YOUR GOAL →
Go through the following data and transcribe exactly the stretch of lines from the one holding "321 434 381" to the one holding "348 832 427", both included.

Spatial reasoning data:
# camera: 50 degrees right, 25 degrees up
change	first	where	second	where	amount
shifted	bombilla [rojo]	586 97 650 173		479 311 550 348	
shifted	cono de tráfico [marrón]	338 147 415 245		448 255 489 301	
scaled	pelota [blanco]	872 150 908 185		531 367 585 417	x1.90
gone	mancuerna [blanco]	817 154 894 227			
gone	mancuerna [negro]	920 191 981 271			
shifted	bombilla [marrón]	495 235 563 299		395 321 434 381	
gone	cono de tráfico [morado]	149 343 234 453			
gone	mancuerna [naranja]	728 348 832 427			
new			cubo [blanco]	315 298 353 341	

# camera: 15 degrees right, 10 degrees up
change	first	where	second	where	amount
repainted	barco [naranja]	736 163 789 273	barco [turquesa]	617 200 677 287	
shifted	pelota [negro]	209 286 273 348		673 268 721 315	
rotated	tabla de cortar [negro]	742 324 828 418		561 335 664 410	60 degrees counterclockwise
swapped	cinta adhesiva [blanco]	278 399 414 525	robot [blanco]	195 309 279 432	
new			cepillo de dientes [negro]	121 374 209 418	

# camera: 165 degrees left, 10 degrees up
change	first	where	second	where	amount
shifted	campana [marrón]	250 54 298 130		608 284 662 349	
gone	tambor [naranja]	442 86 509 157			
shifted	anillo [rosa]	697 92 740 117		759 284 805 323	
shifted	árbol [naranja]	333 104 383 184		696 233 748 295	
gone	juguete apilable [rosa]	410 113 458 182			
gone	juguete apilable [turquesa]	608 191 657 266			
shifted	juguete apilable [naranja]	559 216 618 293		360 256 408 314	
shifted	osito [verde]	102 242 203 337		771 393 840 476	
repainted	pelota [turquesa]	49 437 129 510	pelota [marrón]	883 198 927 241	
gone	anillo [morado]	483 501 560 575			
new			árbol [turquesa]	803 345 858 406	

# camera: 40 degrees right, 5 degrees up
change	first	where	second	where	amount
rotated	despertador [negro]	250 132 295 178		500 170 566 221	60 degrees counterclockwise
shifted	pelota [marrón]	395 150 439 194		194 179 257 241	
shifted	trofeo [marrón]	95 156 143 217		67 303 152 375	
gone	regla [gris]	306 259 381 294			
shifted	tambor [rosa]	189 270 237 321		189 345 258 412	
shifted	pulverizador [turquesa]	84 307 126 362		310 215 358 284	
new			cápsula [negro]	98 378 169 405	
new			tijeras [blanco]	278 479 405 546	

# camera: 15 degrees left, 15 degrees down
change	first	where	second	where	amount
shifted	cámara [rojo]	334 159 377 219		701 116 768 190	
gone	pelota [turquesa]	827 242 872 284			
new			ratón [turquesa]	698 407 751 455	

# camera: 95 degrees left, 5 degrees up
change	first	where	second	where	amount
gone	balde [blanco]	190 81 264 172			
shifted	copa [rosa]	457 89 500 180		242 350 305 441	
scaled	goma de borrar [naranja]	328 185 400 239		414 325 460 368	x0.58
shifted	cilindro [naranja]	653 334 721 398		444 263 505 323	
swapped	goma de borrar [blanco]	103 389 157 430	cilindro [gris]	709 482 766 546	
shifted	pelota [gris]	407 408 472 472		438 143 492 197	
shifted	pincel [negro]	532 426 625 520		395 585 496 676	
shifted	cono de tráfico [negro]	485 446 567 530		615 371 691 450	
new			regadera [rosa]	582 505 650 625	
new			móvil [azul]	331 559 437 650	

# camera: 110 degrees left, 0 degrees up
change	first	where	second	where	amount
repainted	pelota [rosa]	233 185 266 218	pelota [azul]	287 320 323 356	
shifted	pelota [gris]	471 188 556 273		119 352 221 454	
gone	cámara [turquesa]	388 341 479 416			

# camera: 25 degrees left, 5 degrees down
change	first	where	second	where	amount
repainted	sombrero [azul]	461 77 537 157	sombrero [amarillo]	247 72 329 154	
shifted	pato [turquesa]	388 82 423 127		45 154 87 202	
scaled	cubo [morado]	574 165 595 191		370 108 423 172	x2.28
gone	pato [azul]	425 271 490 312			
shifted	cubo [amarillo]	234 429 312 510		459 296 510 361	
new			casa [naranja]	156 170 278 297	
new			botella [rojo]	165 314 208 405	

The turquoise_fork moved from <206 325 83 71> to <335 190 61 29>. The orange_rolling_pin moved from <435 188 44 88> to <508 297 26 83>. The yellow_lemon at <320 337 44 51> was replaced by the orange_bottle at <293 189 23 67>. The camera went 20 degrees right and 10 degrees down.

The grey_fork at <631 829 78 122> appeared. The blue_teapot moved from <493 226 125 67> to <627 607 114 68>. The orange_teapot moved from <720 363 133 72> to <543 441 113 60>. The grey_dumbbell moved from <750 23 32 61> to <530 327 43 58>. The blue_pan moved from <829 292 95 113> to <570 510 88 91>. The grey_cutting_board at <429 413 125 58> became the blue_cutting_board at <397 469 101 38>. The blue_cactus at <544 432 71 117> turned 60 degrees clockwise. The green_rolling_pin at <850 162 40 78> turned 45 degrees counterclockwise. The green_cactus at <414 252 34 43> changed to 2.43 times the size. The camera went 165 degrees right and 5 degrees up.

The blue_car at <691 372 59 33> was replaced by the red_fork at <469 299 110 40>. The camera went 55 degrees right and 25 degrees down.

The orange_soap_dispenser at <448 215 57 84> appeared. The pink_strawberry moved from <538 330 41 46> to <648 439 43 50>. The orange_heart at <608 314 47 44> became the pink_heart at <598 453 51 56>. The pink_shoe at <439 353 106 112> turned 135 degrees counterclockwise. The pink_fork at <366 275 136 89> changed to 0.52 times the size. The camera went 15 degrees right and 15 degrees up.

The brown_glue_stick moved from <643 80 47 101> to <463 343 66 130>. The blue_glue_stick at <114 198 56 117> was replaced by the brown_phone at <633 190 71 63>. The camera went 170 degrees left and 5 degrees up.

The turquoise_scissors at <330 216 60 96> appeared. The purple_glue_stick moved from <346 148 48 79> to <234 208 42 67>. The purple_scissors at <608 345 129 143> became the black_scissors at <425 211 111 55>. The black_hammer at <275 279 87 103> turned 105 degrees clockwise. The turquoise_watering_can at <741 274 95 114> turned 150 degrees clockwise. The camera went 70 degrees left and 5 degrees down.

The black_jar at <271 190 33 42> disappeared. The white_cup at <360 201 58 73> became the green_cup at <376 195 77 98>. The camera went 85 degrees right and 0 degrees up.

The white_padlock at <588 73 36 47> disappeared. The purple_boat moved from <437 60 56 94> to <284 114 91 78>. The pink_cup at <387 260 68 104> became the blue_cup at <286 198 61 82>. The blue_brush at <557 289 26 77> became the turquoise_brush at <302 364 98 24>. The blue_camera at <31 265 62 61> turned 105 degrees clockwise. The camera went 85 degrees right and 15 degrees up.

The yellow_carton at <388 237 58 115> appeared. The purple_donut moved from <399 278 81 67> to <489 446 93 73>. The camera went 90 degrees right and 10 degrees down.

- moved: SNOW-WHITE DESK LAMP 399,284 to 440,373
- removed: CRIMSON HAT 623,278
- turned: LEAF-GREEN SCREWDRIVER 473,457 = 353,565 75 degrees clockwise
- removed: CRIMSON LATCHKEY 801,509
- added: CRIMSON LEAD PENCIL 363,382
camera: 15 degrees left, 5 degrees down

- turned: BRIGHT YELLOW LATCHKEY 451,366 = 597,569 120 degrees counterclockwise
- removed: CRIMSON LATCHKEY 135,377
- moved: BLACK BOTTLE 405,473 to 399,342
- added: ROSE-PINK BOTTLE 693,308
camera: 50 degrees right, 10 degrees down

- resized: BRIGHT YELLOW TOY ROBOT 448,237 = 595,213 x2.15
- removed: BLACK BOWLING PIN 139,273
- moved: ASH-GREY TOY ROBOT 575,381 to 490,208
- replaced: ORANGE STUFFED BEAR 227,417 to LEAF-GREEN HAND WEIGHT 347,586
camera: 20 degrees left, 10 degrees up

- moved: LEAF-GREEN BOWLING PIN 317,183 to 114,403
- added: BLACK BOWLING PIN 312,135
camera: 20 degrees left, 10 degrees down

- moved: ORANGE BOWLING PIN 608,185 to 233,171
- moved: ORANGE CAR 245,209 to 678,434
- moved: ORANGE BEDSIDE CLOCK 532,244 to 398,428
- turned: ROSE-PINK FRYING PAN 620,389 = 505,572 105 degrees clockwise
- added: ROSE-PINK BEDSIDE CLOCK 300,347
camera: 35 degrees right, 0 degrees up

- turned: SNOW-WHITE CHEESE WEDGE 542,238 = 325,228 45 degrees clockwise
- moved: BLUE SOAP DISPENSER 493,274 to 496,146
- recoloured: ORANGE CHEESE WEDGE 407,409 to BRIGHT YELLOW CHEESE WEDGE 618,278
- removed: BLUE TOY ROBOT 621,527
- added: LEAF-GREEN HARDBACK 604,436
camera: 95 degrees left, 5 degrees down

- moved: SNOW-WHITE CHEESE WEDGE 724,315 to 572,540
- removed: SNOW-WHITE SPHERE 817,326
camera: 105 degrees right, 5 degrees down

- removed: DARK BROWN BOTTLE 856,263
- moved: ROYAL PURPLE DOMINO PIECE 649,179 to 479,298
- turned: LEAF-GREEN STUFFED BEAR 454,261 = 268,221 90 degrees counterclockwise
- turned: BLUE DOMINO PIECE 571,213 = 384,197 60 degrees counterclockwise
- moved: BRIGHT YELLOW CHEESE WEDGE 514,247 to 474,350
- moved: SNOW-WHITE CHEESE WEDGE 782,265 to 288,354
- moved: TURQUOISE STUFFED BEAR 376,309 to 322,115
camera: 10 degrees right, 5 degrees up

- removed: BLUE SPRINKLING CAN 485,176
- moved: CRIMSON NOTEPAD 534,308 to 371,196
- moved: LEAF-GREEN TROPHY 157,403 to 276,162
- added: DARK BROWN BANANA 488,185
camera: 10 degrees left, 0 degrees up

THE ANSWER →
shifted	bombilla [marrón]	495 235 563 299		395 321 434 381	
gone	cono de tráfico [morado]	149 343 234 453			
gone	mancuerna [naranja]	728 348 832 427			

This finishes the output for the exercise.